---------- Input data

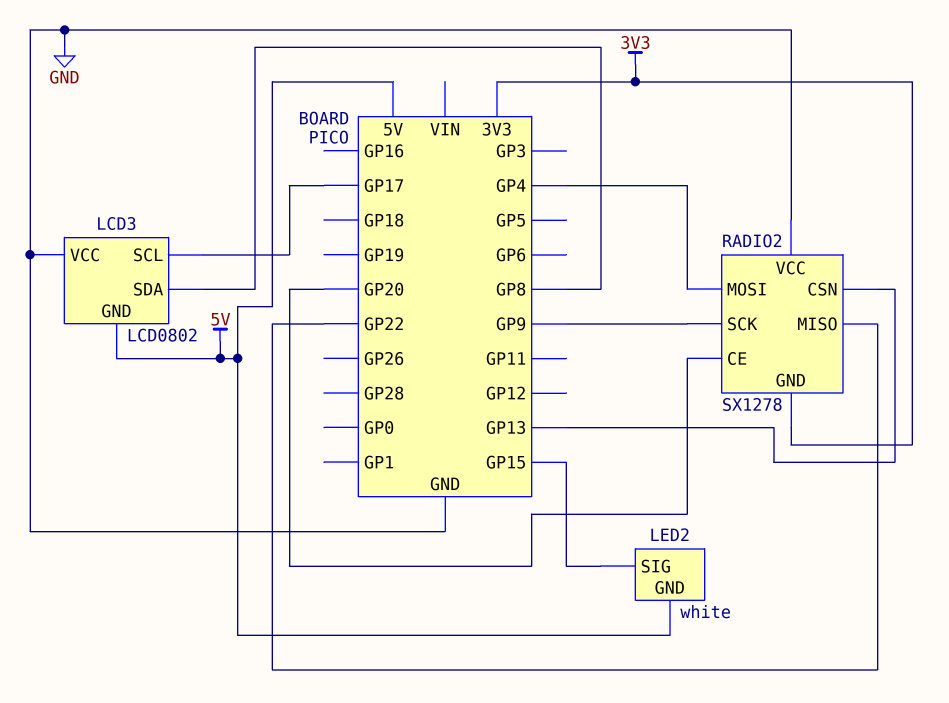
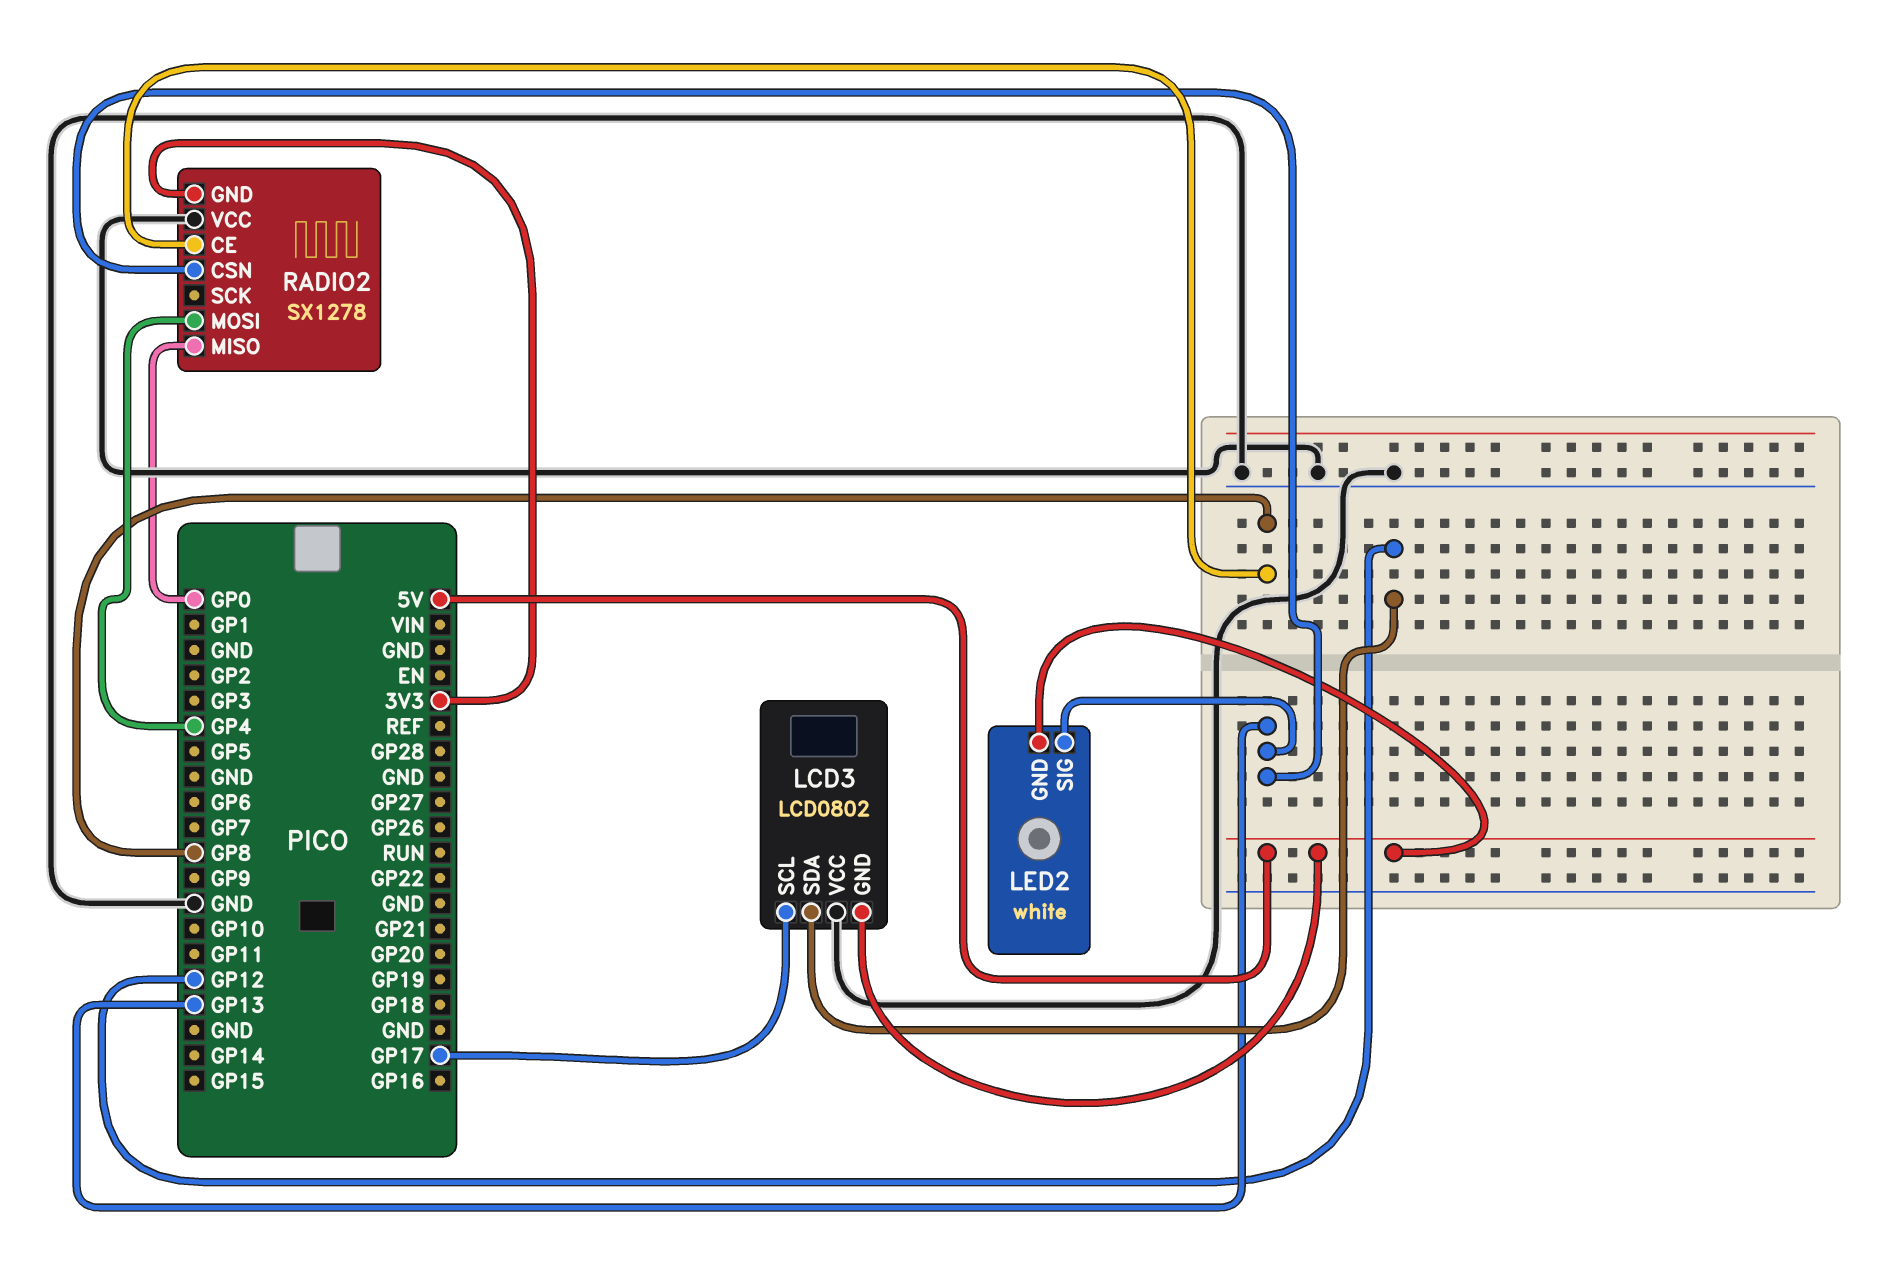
LCD3 pin SDA: GP8 -> GP12
LED2 pin SIG: GP15 -> GP13
RADIO2 pin CE: GP20 -> GP8
RADIO2 pin MISO: GP22 -> GP0
RADIO2 pin SCK: GP9 -> none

--------------------

Write out the data exactly, and exclude every picture it holds.

_Response to the exercise_.
LCD3 pin SDA: GP8 -> GP12
LED2 pin SIG: GP15 -> GP13
RADIO2 pin CE: GP20 -> GP8
RADIO2 pin MISO: GP22 -> GP0
RADIO2 pin SCK: GP9 -> none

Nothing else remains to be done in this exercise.